Stored records:
★ ★ ★ ★ ★ ★ ★

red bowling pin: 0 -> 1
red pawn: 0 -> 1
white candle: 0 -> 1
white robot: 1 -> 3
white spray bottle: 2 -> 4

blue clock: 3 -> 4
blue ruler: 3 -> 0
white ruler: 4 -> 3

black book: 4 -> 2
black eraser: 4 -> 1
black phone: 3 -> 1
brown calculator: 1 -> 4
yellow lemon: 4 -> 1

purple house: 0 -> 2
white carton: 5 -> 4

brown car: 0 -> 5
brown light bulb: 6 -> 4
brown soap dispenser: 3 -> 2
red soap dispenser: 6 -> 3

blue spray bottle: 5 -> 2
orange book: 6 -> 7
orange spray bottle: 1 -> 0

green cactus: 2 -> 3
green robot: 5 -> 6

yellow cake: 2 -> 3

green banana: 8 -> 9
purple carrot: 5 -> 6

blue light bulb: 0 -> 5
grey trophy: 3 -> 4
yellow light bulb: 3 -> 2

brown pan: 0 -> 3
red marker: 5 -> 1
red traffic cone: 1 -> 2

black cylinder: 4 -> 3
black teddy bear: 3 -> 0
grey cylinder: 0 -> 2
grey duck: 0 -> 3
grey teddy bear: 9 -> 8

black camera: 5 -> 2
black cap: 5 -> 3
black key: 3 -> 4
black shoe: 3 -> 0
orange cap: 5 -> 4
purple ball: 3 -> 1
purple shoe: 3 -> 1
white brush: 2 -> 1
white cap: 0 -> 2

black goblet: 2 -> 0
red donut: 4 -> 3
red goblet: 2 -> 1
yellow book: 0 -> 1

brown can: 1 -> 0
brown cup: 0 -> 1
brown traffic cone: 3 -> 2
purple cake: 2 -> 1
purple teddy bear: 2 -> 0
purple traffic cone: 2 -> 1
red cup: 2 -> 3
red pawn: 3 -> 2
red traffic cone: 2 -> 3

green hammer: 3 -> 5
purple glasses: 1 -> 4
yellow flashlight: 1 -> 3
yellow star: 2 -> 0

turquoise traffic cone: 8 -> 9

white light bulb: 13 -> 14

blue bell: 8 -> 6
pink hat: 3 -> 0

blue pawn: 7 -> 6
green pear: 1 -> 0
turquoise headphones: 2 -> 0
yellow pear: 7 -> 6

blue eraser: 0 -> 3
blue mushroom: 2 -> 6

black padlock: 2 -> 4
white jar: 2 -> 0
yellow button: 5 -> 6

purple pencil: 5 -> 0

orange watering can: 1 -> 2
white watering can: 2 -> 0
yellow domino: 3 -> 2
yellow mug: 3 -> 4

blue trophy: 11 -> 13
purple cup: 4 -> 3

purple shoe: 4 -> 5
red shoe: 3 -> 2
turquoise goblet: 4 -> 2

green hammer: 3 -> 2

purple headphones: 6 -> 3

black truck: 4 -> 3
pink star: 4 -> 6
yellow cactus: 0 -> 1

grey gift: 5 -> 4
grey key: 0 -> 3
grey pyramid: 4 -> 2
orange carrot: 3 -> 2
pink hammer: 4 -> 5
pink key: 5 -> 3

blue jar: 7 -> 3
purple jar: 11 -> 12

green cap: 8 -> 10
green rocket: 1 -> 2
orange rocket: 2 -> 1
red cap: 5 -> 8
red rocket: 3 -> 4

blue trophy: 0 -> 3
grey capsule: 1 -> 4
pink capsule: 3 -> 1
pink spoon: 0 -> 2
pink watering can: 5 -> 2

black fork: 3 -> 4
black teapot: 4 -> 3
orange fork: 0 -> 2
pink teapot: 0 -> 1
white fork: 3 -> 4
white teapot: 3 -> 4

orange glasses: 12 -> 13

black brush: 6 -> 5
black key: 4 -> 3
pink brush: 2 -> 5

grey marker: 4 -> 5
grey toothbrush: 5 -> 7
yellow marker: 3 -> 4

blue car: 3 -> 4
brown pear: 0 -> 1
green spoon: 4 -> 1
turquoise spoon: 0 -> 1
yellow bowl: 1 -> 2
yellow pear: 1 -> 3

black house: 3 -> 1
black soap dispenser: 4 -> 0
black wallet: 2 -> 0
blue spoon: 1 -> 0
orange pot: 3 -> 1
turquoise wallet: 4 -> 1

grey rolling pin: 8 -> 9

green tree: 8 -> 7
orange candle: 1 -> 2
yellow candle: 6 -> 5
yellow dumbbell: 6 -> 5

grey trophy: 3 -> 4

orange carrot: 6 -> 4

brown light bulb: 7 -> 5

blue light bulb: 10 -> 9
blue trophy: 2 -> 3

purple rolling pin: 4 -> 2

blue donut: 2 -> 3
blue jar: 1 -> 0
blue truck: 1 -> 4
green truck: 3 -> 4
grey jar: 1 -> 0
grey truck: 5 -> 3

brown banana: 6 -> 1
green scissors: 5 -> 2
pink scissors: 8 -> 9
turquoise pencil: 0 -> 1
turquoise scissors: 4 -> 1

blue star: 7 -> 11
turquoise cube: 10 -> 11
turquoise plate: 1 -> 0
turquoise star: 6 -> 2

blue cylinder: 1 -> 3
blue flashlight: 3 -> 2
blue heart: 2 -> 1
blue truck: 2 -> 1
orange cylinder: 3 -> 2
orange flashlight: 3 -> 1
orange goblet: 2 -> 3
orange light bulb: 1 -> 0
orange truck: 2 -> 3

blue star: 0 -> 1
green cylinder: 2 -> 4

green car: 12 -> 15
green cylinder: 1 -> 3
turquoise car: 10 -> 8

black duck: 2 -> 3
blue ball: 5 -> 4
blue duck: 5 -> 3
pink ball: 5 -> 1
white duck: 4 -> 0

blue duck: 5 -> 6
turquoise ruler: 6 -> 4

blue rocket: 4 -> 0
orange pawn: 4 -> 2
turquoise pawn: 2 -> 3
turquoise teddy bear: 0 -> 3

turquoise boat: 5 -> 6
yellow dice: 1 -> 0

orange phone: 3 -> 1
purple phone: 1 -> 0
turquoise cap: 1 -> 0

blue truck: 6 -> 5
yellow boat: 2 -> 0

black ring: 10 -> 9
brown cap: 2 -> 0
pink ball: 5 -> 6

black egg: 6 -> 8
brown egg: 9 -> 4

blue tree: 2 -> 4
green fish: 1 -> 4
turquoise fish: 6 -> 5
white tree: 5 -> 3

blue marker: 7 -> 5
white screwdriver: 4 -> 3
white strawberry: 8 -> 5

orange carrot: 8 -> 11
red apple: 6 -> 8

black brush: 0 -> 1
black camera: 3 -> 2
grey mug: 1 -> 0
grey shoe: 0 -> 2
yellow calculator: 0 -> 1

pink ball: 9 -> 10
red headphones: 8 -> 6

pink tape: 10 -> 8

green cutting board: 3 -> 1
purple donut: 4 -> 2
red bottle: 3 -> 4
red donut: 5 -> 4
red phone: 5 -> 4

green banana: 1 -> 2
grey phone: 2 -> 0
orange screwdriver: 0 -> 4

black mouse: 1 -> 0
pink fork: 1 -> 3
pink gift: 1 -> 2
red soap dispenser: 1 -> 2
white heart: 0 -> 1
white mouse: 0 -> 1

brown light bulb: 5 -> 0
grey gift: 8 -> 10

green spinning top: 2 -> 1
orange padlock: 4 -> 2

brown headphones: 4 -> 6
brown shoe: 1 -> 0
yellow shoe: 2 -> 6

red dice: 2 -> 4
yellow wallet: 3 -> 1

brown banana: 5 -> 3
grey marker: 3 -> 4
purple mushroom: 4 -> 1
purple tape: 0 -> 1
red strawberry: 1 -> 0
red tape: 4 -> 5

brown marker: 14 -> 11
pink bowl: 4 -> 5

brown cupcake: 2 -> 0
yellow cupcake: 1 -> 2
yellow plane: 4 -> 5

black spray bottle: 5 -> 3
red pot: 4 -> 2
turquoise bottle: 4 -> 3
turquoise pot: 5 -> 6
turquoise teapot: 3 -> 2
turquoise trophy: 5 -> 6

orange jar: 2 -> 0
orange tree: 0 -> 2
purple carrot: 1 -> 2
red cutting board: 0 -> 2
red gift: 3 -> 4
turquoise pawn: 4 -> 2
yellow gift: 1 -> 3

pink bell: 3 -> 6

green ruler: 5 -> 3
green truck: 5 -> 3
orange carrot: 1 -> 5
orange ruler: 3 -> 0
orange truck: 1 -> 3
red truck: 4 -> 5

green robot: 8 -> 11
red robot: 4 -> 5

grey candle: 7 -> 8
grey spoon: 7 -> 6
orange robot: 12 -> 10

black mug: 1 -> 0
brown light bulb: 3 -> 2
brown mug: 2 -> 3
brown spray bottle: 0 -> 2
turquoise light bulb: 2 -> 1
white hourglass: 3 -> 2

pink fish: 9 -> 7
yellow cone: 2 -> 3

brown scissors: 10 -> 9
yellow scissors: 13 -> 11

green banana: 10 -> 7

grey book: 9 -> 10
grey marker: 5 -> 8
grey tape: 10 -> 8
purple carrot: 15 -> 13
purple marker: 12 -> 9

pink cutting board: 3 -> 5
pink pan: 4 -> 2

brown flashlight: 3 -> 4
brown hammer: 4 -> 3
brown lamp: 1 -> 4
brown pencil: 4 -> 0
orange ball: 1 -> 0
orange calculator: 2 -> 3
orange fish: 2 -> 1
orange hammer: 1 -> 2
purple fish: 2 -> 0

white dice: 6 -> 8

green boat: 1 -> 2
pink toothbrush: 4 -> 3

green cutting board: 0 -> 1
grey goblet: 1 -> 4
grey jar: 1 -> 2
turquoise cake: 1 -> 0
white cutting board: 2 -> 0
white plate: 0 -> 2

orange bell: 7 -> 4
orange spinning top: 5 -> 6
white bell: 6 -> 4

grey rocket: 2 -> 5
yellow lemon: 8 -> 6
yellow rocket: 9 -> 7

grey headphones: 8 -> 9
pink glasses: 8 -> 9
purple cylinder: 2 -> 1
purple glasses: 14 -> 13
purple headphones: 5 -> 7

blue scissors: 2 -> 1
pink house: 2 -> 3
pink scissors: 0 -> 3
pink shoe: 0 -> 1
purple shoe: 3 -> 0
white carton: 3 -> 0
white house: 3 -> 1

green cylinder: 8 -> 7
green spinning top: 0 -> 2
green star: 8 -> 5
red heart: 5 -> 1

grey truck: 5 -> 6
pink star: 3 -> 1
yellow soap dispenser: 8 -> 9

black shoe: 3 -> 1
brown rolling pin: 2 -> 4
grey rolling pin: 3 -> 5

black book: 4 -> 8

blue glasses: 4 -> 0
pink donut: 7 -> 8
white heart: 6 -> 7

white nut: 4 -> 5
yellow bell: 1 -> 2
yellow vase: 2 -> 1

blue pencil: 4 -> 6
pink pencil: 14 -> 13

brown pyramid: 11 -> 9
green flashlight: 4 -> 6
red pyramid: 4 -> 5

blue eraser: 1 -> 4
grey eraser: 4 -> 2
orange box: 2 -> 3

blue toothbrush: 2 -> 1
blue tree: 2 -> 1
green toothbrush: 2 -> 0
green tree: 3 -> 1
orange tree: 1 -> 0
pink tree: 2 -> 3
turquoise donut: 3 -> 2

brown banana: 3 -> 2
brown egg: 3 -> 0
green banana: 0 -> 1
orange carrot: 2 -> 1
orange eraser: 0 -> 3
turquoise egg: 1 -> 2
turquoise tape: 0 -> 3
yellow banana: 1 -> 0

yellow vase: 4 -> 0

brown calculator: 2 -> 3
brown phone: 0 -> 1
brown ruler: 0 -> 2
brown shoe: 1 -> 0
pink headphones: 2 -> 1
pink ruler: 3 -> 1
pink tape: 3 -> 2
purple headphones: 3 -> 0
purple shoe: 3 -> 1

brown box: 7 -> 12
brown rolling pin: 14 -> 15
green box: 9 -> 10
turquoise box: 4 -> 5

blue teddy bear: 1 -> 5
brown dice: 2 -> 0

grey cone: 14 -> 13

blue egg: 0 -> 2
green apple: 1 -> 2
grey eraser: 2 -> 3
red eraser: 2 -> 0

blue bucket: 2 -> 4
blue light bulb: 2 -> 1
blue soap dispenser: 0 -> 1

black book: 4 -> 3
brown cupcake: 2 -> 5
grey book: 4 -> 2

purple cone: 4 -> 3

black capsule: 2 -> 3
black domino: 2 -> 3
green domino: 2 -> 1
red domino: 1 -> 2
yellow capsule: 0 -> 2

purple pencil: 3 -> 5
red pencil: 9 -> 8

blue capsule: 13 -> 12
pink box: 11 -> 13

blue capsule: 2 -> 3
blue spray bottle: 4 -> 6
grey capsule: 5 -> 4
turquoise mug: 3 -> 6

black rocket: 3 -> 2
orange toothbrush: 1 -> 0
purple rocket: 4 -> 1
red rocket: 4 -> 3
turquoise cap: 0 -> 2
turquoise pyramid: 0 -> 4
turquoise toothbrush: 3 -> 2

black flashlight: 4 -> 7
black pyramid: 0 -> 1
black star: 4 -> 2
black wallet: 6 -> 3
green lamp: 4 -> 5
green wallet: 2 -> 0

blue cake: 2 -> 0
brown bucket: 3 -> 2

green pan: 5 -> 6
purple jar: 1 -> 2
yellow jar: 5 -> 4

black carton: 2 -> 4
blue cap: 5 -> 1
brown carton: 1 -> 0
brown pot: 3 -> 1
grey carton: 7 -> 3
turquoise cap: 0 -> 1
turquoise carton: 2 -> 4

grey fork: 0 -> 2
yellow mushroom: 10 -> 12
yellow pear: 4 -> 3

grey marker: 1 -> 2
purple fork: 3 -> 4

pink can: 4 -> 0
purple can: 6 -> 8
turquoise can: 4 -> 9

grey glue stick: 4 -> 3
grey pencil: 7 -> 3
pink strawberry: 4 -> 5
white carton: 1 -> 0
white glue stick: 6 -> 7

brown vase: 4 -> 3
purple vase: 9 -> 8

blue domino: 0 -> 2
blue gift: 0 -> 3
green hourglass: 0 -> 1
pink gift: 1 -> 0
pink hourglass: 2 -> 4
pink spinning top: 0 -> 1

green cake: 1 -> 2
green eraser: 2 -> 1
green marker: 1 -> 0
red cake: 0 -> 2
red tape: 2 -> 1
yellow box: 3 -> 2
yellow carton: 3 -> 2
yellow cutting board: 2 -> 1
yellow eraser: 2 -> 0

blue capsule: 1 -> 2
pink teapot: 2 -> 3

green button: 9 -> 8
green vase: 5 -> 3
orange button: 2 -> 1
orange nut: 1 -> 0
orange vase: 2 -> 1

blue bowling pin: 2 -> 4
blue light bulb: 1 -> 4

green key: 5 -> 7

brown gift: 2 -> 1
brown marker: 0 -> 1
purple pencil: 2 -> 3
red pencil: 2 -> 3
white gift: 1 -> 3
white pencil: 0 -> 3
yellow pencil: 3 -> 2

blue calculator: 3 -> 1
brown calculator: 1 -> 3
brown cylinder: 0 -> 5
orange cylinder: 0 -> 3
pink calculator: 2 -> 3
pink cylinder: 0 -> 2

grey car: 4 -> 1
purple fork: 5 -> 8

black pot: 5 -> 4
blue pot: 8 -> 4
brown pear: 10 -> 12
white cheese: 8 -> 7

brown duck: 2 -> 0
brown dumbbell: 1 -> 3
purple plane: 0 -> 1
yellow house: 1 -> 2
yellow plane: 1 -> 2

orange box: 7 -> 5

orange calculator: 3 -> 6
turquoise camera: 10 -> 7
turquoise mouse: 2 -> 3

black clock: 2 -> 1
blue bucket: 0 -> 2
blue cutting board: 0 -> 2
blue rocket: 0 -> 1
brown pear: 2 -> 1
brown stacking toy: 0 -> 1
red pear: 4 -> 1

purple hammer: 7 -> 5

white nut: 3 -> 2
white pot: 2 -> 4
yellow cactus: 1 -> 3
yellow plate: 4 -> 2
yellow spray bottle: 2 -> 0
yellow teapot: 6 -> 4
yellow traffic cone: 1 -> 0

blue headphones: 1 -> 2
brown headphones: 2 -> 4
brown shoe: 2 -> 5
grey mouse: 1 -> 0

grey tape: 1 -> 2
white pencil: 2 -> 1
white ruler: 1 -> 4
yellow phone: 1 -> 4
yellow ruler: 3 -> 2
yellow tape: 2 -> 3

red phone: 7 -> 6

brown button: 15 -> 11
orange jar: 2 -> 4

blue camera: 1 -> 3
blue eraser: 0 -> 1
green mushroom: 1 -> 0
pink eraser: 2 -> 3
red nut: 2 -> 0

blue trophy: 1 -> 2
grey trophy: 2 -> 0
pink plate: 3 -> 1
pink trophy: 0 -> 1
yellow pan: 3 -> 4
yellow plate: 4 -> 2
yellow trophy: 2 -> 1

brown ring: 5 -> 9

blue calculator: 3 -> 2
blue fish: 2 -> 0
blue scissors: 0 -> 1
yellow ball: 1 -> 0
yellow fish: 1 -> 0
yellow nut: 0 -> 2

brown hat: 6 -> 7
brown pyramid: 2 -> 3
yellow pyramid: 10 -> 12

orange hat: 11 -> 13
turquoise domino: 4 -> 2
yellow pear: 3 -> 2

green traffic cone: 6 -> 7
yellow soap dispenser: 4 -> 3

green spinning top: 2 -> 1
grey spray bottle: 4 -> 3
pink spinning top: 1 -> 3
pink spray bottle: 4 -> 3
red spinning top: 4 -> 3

★ ★ ★ ★ ★ ★ ★

WORK INSTRUCTION =>
Report how many lines of the entries hold the string "capsule". Provide the number alone.

WRITTEN RESPONSE =>
8